Prompt => Take each line below that has "green" and copy it.

Object transformation records:
==================================================

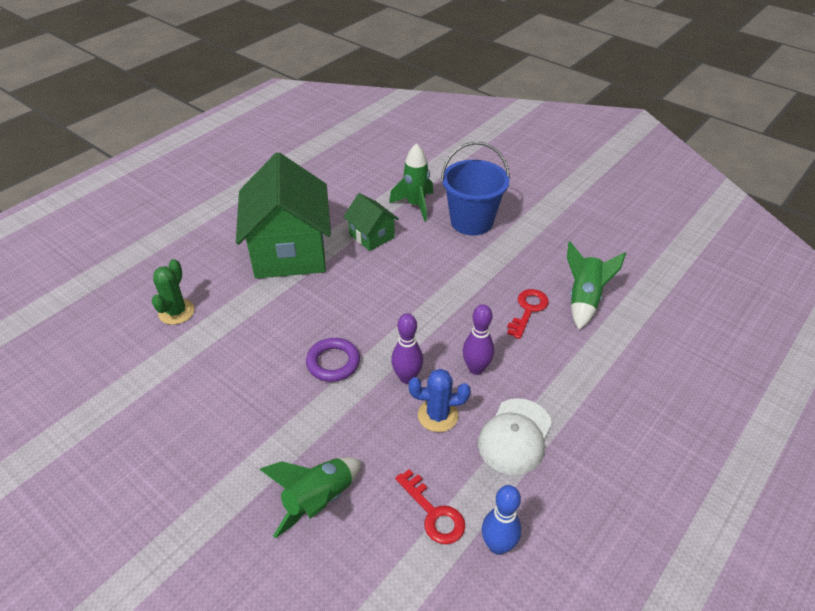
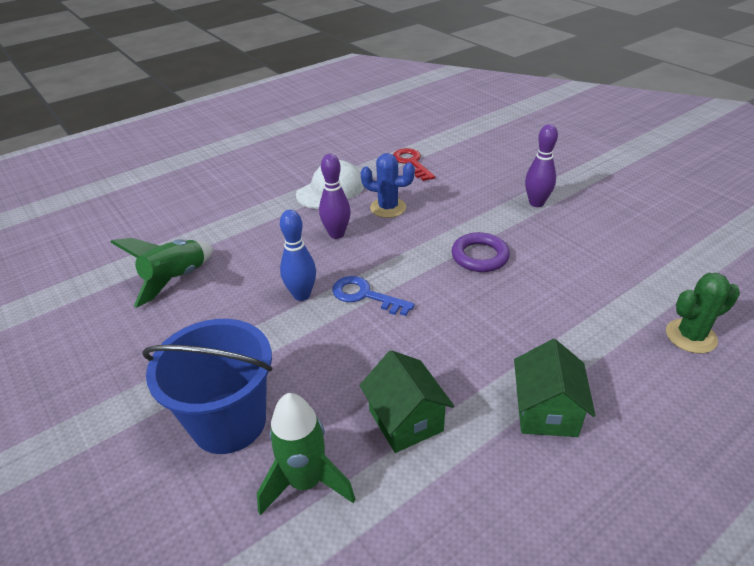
camera: 165 degrees left, 5 degrees down
(176, 312) = (691, 336): green cactus -> green cactus turned 45 degrees clockwise
(290, 251) = (546, 411): green house -> green house, size x0.48
(319, 500) = (494, 175): green rocket -> none
(407, 378) = (406, 235): purple bowling pin -> purple bowling pin (536, 203)
(424, 308) = (365, 295): none -> blue key
(498, 545) = (375, 148): blue bowling pin -> blue bowling pin (301, 295)
(528, 310) = (247, 278): red key -> none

==================================================

Response to the exercise =>
(176, 312) = (691, 336): green cactus -> green cactus turned 45 degrees clockwise
(290, 251) = (546, 411): green house -> green house, size x0.48
(319, 500) = (494, 175): green rocket -> none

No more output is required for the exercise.